Object transformation records:

┌──

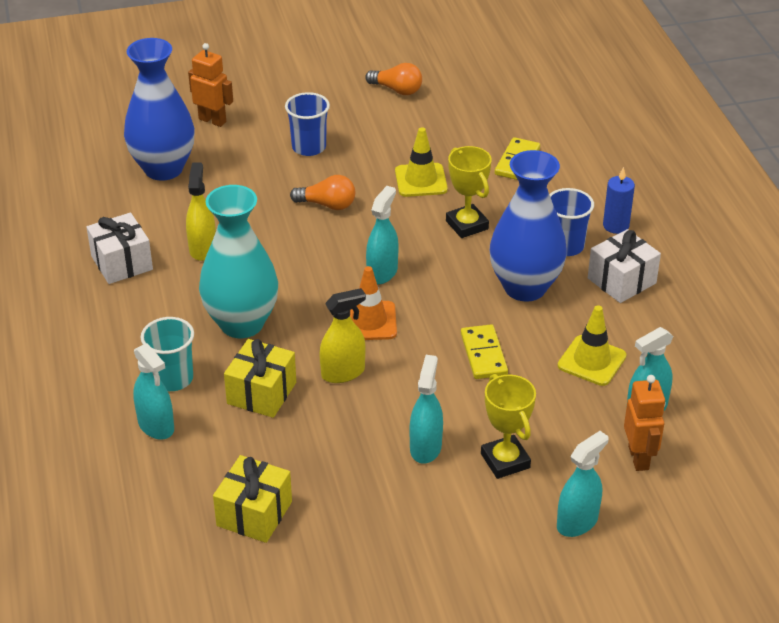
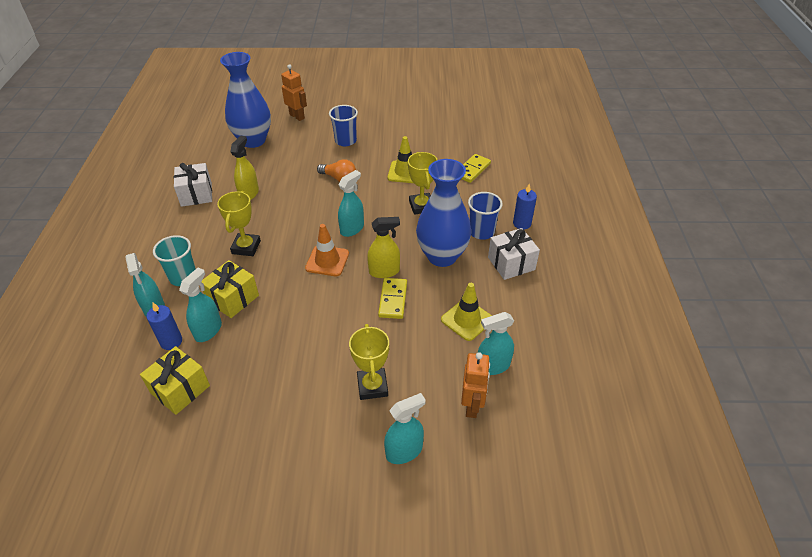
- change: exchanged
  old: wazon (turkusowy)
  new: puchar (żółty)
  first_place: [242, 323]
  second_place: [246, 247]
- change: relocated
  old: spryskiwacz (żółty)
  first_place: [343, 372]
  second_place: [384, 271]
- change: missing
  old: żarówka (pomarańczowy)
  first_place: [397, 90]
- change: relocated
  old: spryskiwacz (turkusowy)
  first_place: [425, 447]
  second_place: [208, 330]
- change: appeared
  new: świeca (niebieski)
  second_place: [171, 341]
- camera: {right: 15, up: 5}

└──

If a line in the entries contains the word "żółty", copy that line out.

  new: puchar (żółty)
  old: spryskiwacz (żółty)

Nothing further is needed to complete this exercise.